═══ INPUT ═══

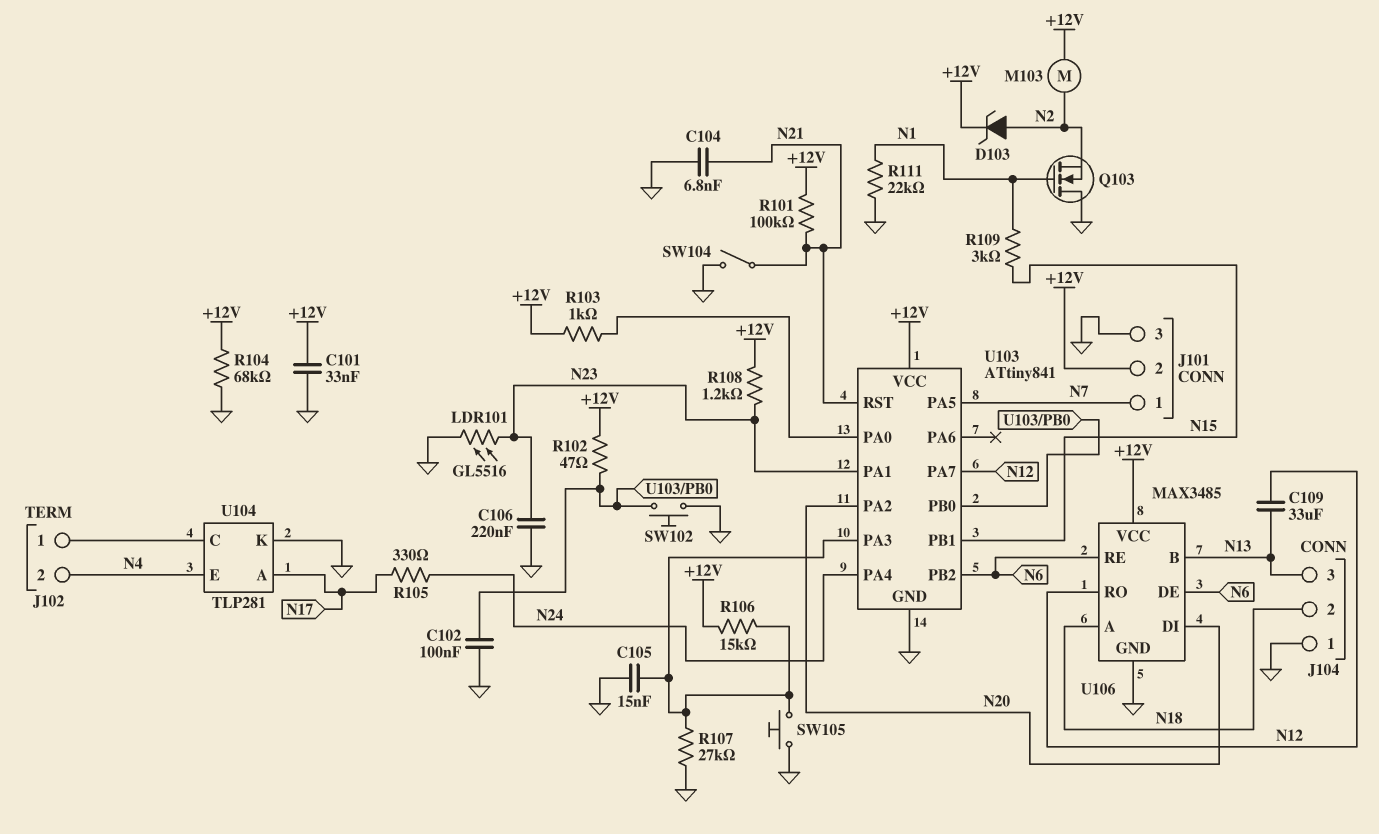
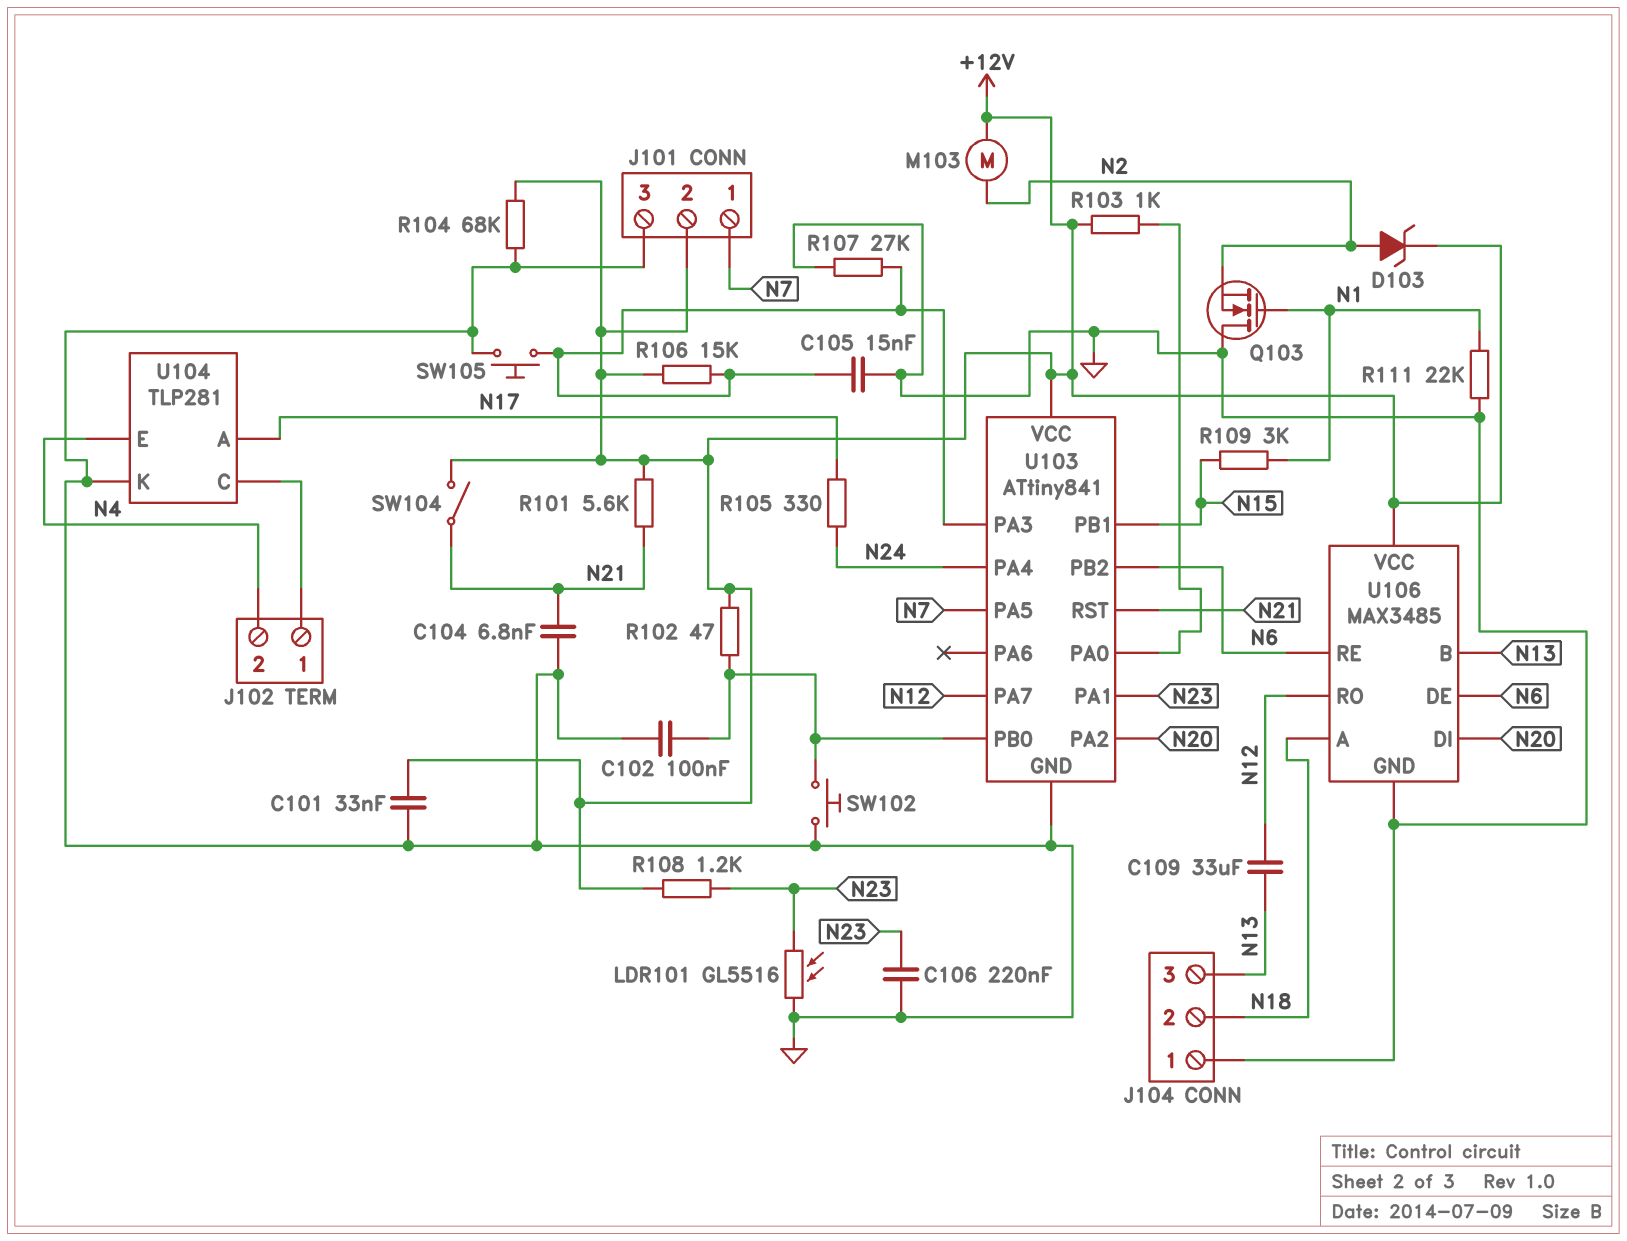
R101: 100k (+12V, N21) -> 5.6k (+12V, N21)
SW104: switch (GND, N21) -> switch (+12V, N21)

═══
═══ INPUT ═══

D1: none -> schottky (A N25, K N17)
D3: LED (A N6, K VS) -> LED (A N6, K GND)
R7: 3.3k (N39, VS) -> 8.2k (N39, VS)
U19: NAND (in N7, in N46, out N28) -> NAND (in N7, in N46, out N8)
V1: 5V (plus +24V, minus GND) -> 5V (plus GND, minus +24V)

═══

- **WORK INSTRUCTIONS**
Among the records above, repeat exactly the line with "U19: NAND (in", the line with "V1: 5V (plus", and every line in between, and only those.

- **WRITTEN REPLY**
U19: NAND (in N7, in N46, out N28) -> NAND (in N7, in N46, out N8)
V1: 5V (plus +24V, minus GND) -> 5V (plus GND, minus +24V)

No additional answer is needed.